**Task item**
Within the records, tally the lines that contain "recolor" and reply with that number only.

◆ ◆ ◆ ◆

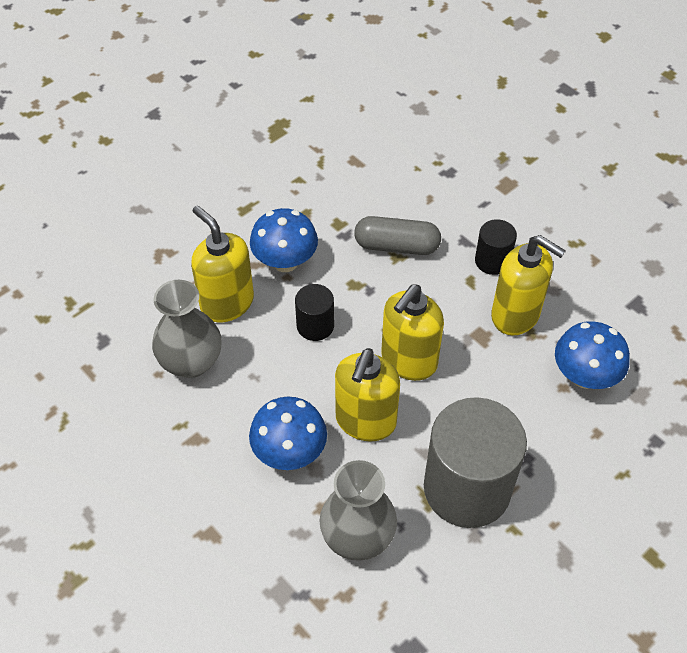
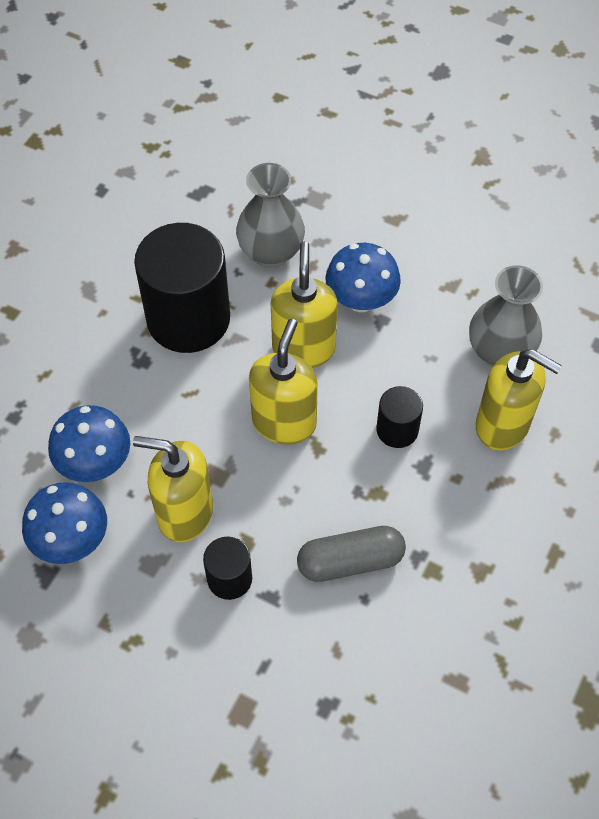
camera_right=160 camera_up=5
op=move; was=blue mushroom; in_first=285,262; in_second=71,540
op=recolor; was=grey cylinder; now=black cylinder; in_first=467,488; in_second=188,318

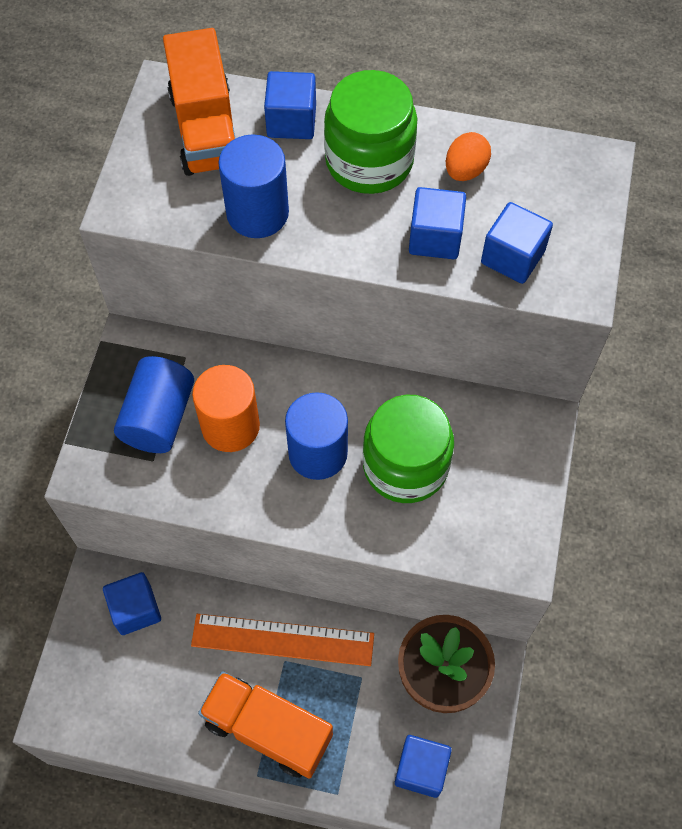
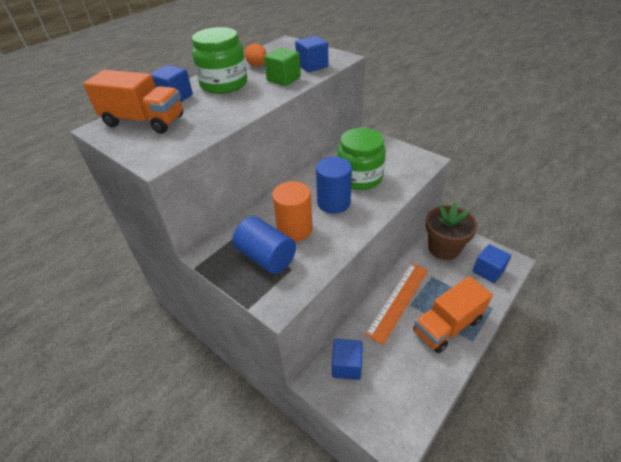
camera_right=-60 camera_up=-20
op=delete; was=blue cylinder; in_first=257,213
op=recolor; was=blue cube; now=green cube; in_first=435,238; in_second=283,79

◆ ◆ ◆ ◆

**Answer below**
2